#### Aim of the task
Can you return the records below exactly as they stand, but only from the first line through the one with "D2: none -> diode (A GND, K VCC)"?
_ _ _
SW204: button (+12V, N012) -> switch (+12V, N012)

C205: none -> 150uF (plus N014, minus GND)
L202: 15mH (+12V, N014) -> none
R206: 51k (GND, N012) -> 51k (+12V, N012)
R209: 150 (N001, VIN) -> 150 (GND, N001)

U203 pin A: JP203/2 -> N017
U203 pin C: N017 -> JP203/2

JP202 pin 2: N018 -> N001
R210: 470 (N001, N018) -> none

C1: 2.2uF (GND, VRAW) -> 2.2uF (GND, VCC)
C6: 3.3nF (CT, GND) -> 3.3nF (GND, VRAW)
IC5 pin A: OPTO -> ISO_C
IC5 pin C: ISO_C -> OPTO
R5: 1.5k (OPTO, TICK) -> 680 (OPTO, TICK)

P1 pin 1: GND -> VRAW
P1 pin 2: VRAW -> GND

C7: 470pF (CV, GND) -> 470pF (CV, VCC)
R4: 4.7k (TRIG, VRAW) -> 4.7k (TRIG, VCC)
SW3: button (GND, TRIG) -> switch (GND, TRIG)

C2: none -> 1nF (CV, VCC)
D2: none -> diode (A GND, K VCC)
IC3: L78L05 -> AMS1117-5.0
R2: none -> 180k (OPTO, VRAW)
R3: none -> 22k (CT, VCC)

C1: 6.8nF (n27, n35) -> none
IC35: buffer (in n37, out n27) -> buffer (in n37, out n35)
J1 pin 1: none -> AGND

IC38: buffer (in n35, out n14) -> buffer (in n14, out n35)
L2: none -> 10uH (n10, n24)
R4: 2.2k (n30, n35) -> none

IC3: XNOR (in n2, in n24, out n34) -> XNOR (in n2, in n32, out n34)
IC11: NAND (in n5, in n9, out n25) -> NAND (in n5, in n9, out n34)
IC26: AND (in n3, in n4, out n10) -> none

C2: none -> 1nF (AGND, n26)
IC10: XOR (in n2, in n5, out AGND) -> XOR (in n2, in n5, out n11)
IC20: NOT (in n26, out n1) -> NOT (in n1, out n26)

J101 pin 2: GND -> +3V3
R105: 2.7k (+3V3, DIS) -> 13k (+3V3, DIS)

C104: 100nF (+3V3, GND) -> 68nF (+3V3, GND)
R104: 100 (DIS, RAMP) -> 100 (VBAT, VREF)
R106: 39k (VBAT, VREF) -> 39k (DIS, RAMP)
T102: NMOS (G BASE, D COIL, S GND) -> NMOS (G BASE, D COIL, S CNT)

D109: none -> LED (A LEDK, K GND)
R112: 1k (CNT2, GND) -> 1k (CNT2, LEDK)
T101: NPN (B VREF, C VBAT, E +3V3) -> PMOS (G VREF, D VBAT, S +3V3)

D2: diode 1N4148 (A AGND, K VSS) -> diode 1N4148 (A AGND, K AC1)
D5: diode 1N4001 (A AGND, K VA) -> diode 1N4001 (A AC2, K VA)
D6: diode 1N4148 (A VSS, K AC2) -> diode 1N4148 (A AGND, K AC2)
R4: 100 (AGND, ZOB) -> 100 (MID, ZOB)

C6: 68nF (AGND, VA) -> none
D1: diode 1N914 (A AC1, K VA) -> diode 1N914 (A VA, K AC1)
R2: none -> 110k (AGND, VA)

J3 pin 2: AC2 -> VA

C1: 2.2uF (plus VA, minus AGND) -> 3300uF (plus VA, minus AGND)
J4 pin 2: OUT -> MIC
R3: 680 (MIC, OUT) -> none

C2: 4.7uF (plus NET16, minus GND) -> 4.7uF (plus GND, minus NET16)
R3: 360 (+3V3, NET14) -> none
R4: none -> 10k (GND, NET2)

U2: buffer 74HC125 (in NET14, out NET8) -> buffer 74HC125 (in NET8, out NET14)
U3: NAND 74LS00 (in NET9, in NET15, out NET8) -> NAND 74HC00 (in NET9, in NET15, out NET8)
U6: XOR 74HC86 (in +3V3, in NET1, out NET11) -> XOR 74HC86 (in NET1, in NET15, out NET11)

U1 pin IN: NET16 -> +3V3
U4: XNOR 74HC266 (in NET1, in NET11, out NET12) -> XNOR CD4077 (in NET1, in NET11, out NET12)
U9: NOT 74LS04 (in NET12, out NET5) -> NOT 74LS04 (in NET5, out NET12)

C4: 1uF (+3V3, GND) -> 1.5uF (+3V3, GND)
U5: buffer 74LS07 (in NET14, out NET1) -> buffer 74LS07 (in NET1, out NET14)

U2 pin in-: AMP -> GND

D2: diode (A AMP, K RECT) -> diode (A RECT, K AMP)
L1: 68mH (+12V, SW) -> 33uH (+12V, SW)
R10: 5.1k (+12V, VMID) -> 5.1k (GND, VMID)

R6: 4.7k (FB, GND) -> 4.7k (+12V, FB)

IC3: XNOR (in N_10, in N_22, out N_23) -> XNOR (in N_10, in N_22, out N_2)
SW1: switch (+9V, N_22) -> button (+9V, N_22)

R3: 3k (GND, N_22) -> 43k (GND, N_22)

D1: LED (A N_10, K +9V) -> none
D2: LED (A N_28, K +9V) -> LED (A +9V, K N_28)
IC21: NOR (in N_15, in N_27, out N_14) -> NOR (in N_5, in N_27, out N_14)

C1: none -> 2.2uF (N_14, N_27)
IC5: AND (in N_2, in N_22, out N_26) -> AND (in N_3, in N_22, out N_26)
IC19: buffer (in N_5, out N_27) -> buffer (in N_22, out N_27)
_ _ _
#### Written reply
SW204: button (+12V, N012) -> switch (+12V, N012)

C205: none -> 150uF (plus N014, minus GND)
L202: 15mH (+12V, N014) -> none
R206: 51k (GND, N012) -> 51k (+12V, N012)
R209: 150 (N001, VIN) -> 150 (GND, N001)

U203 pin A: JP203/2 -> N017
U203 pin C: N017 -> JP203/2

JP202 pin 2: N018 -> N001
R210: 470 (N001, N018) -> none

C1: 2.2uF (GND, VRAW) -> 2.2uF (GND, VCC)
C6: 3.3nF (CT, GND) -> 3.3nF (GND, VRAW)
IC5 pin A: OPTO -> ISO_C
IC5 pin C: ISO_C -> OPTO
R5: 1.5k (OPTO, TICK) -> 680 (OPTO, TICK)

P1 pin 1: GND -> VRAW
P1 pin 2: VRAW -> GND

C7: 470pF (CV, GND) -> 470pF (CV, VCC)
R4: 4.7k (TRIG, VRAW) -> 4.7k (TRIG, VCC)
SW3: button (GND, TRIG) -> switch (GND, TRIG)

C2: none -> 1nF (CV, VCC)
D2: none -> diode (A GND, K VCC)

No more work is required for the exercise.